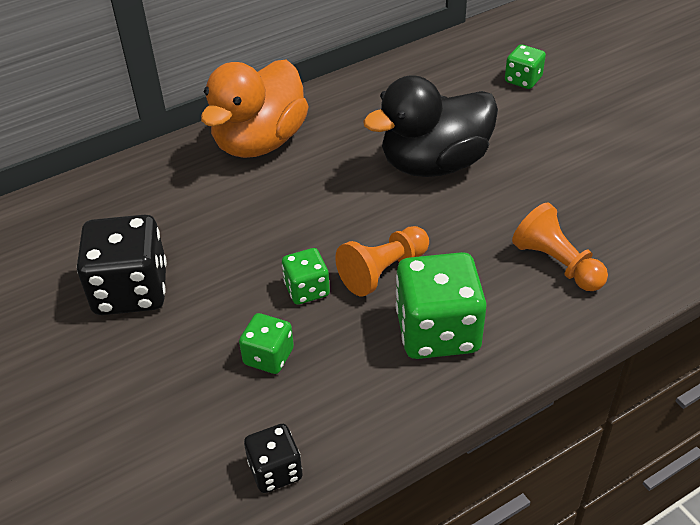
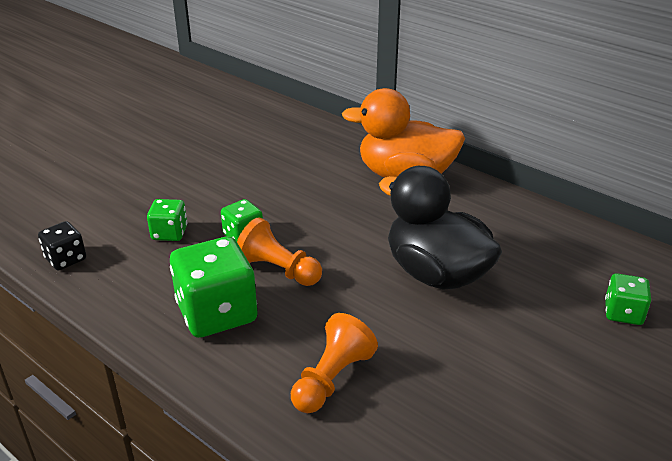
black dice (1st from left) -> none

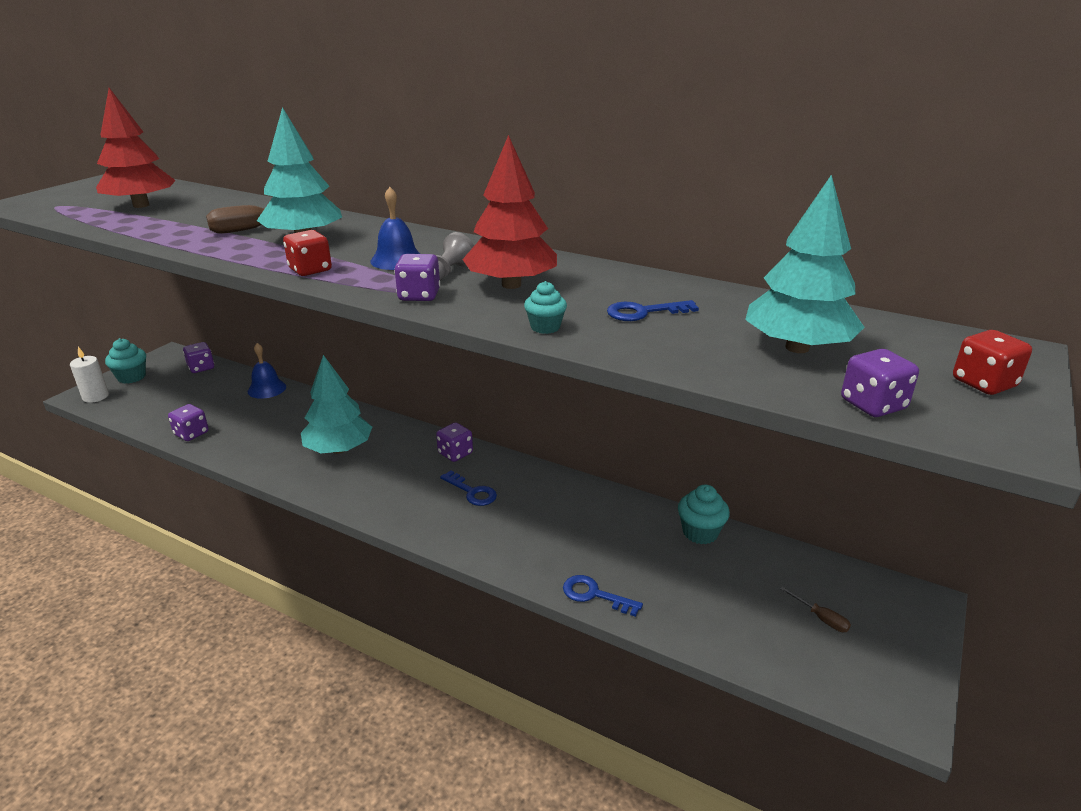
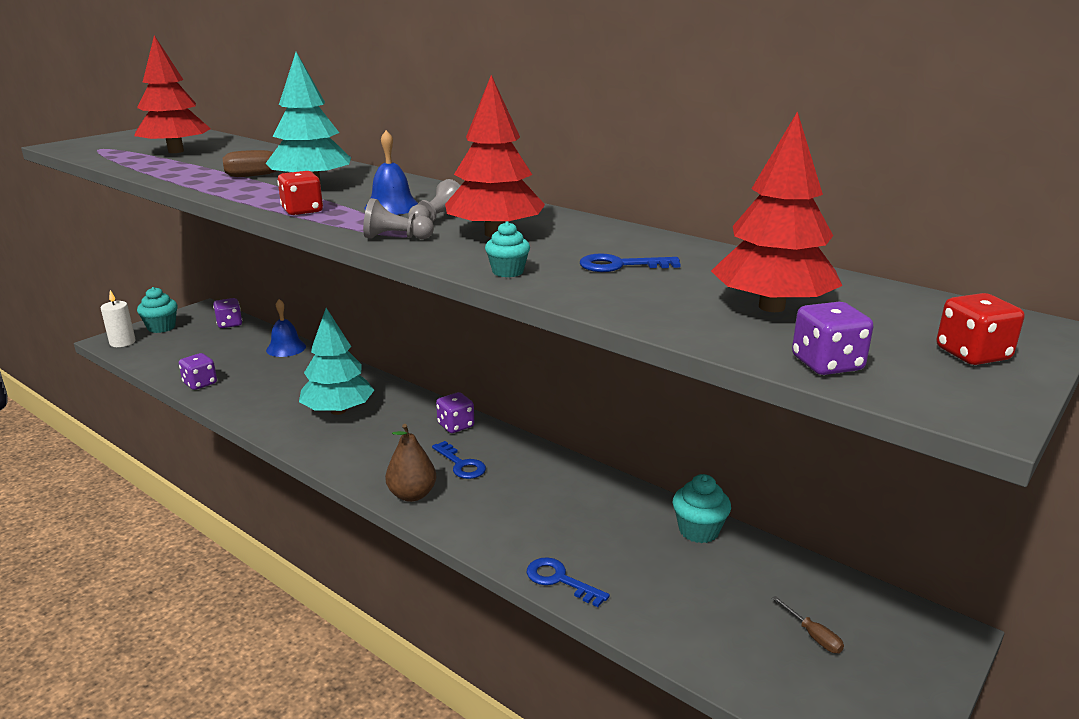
purple dice (3rd from left) -> grey pawn (1st from left)
turquoise tree (3rd from left) -> red tree (3rd from left)
none -> brown pear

▬▬▬▬▬▬▬▬▬▬

Problem to work on: Would you copy out the data exactly, leaving every picture out?

Task output:
black dice (1st from left) -> none

purple dice (3rd from left) -> grey pawn (1st from left)
turquoise tree (3rd from left) -> red tree (3rd from left)
none -> brown pear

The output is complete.